Reproduce, exactly and only, the lines of the data that follows from the one containing "[(424,112),(425,107),(418,106),(411,104),(409,109),(424,112)]" down to the one containing "[(484,122),(490,124),(494,108),(487,106),(484,122)]", without pictures.

··· DATA PROVIDED

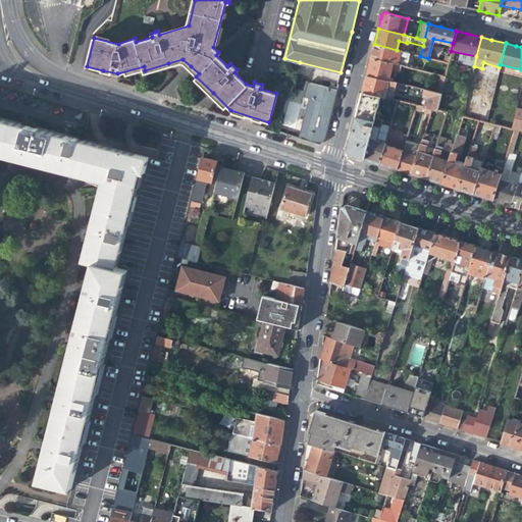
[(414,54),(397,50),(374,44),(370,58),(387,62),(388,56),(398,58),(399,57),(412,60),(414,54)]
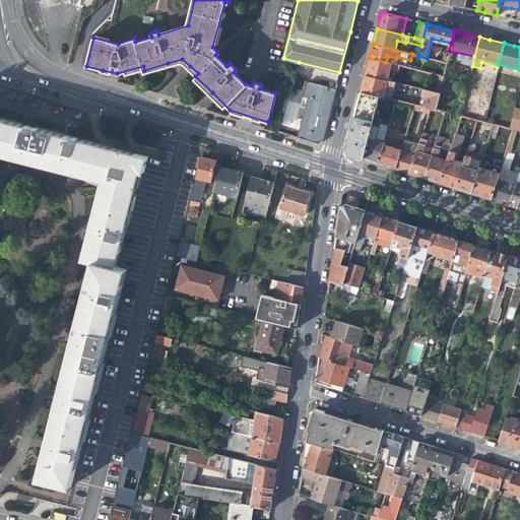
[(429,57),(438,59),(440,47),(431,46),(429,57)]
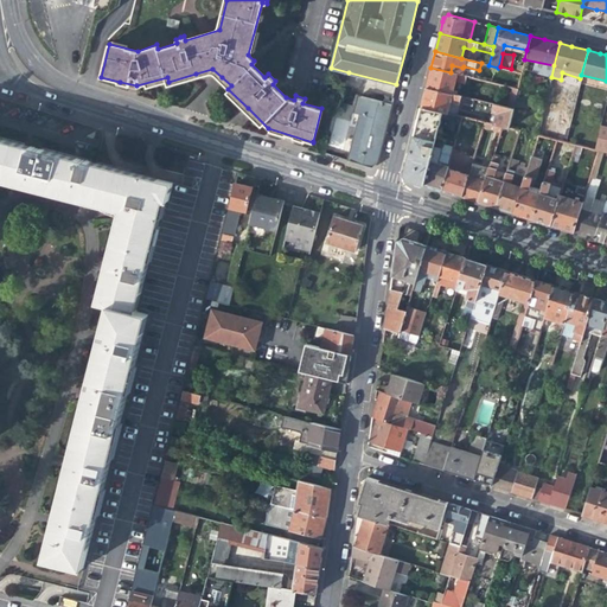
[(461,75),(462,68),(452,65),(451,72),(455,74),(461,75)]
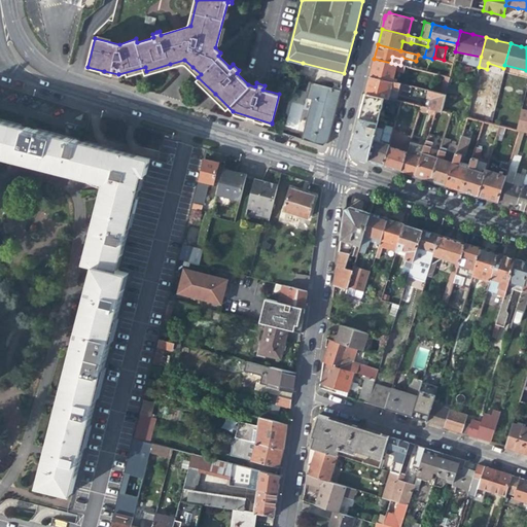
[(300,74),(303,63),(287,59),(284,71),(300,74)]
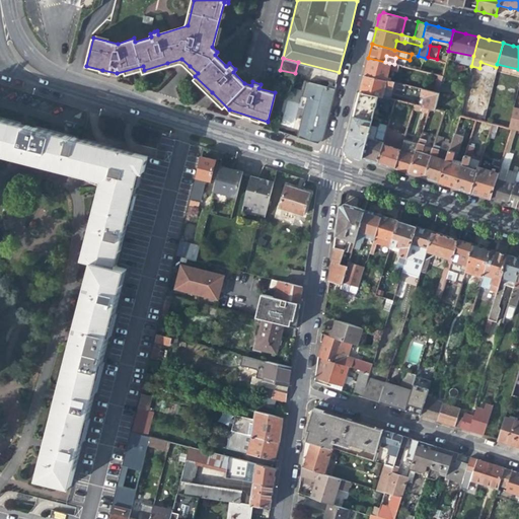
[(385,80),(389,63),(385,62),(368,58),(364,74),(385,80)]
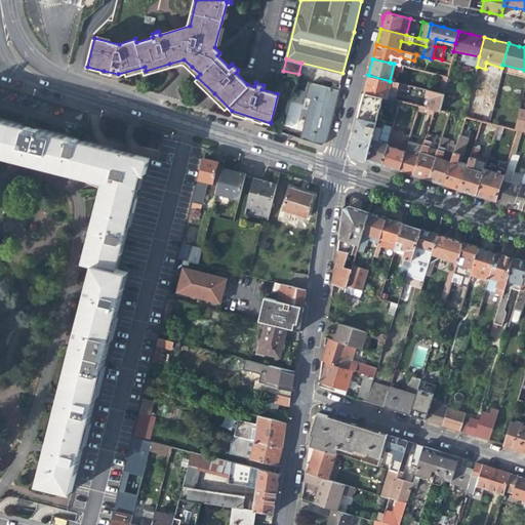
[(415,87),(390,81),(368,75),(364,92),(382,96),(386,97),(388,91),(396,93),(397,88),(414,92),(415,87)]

······
··· DATA PROVIDED

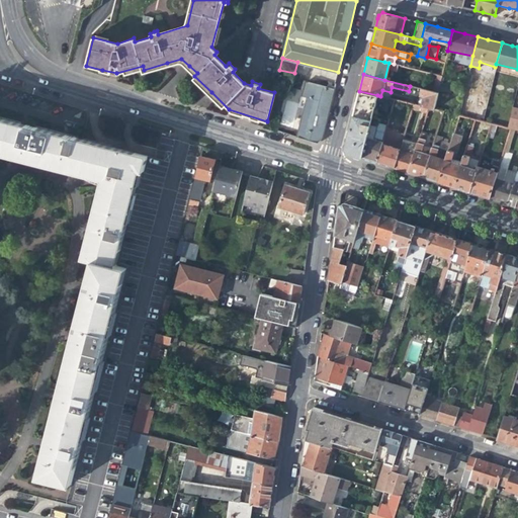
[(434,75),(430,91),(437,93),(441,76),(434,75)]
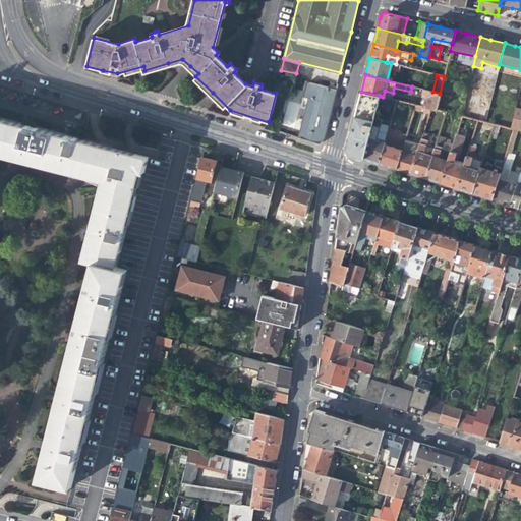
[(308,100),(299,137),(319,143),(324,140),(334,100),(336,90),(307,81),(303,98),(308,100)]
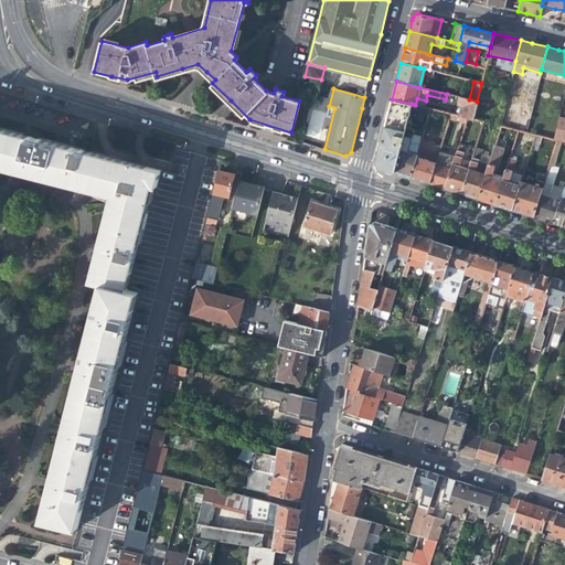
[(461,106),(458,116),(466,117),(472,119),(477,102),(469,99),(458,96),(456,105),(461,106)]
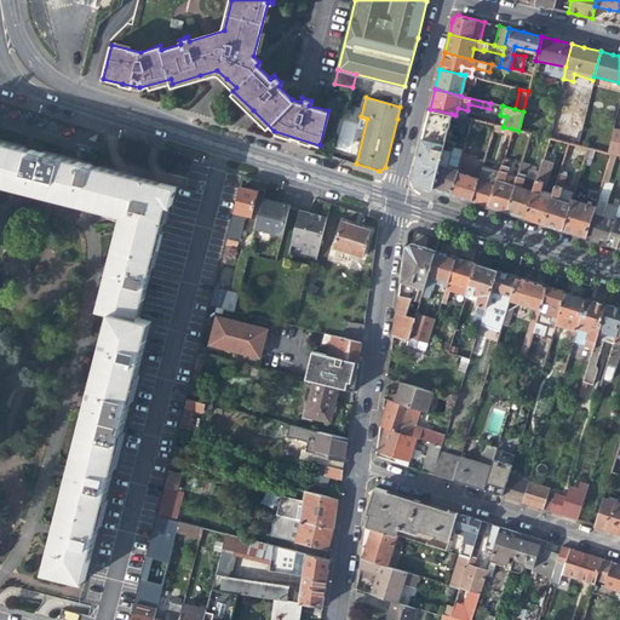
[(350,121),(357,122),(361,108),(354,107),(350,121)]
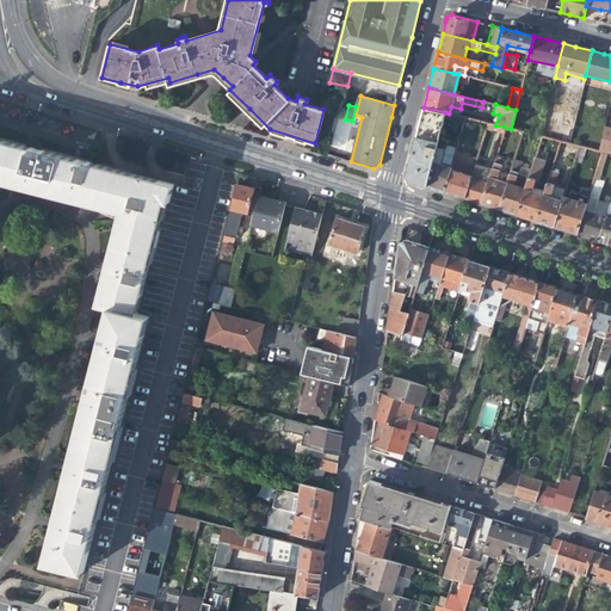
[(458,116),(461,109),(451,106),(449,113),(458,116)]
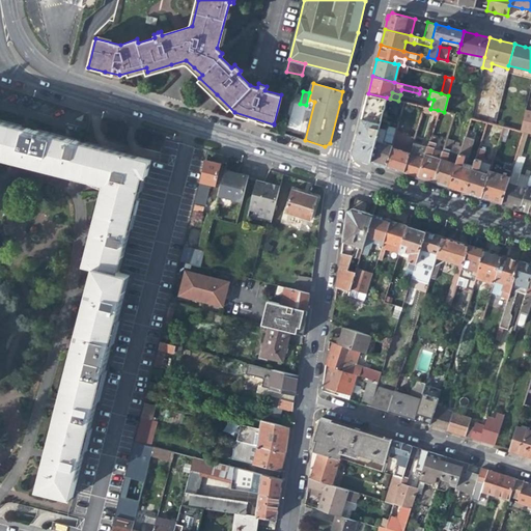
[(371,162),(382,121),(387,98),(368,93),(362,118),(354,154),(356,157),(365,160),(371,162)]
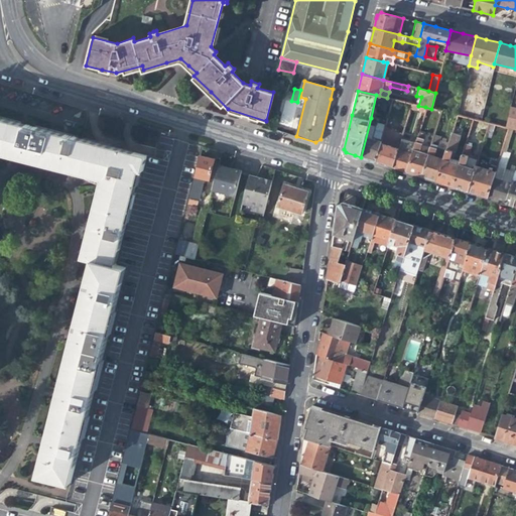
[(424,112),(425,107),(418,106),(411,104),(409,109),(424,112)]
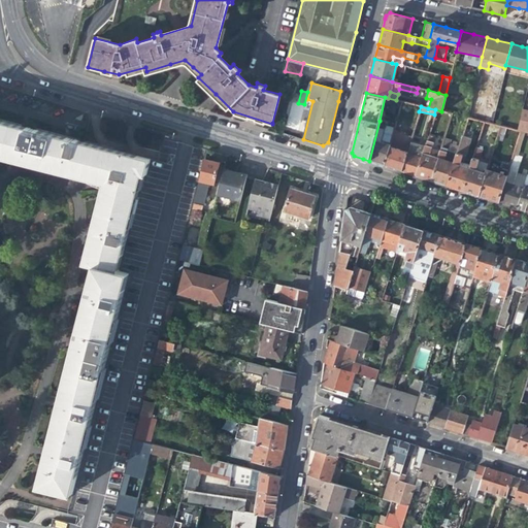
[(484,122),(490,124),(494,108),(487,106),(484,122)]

······
··· DATA PROVIDED

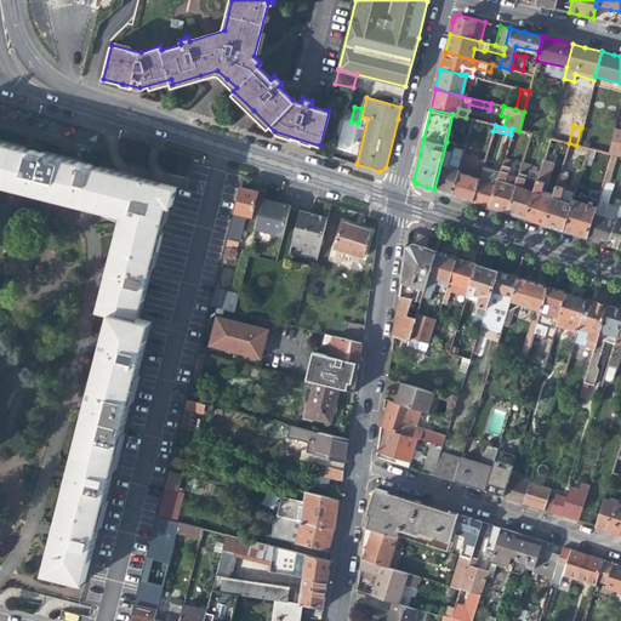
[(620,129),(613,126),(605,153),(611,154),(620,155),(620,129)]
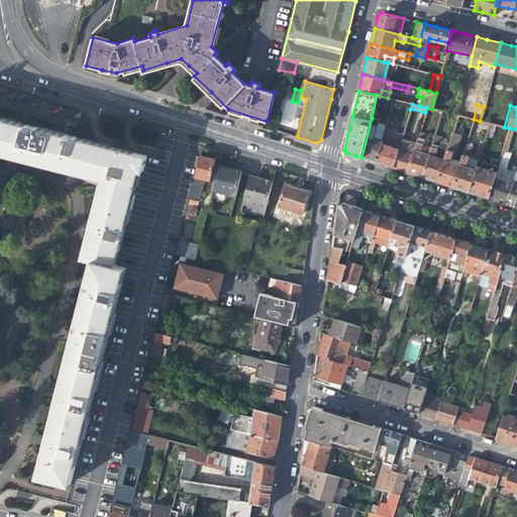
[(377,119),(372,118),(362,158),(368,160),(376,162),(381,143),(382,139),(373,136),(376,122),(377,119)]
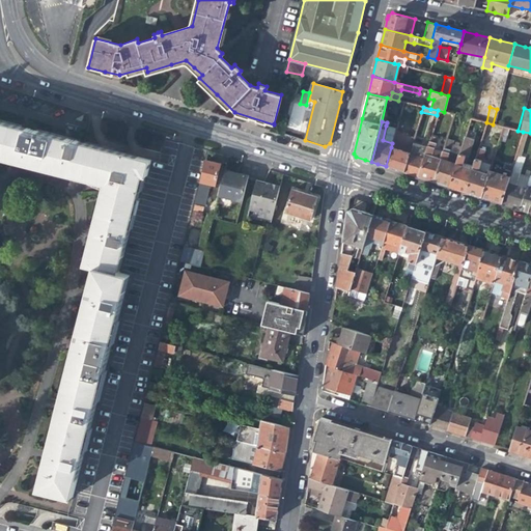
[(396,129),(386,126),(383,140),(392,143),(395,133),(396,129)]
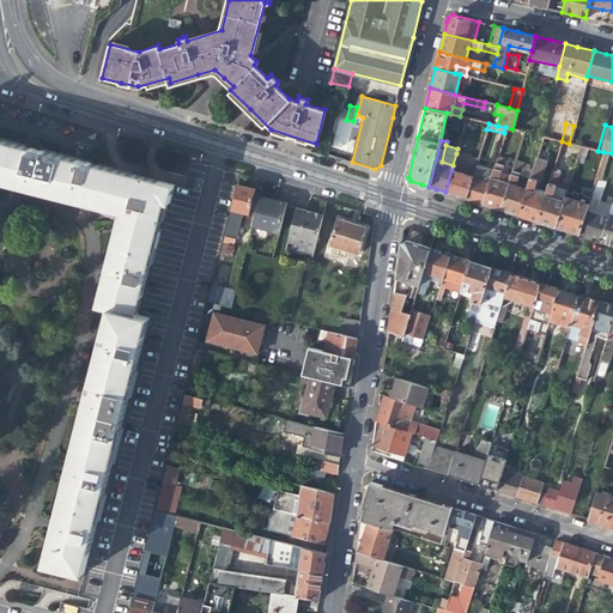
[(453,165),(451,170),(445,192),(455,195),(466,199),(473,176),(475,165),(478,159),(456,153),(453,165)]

······

● ANSWER TO THIS PROBLEM:
[(424,112),(425,107),(418,106),(411,104),(409,109),(424,112)]
[(484,122),(490,124),(494,108),(487,106),(484,122)]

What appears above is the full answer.